# Task instructions
Using the records below, transcribe word for word the stretch from the line that contains "black brick H3" through the line that contains "lime brick H7:I7", both end lines included, and nothing else.

# Extracted material
•••••

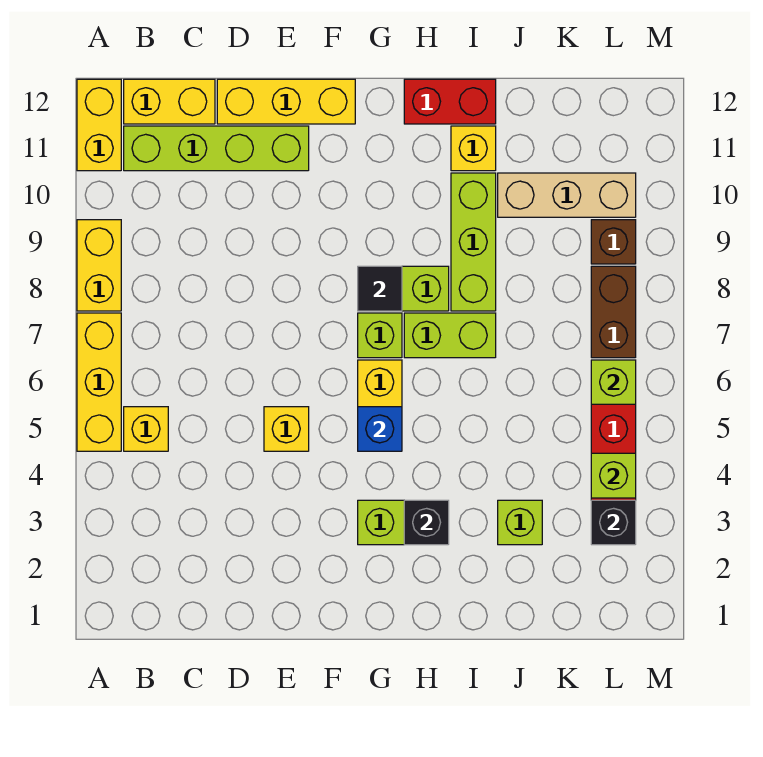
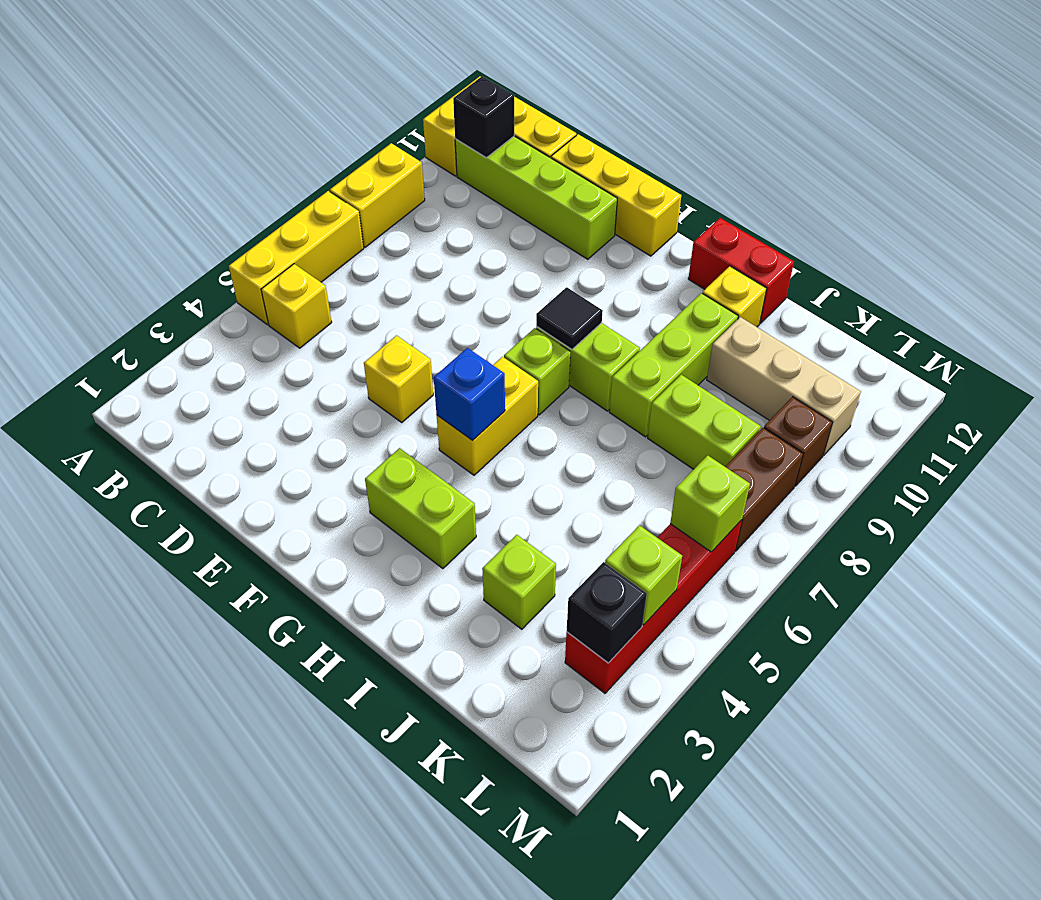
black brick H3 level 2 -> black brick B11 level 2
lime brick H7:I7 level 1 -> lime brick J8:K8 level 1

•••••

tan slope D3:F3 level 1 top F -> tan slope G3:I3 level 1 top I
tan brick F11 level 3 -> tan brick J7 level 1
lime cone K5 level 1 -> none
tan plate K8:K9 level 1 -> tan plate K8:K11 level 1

•••••

# Reply
black brick H3 level 2 -> black brick B11 level 2
lime brick H7:I7 level 1 -> lime brick J8:K8 level 1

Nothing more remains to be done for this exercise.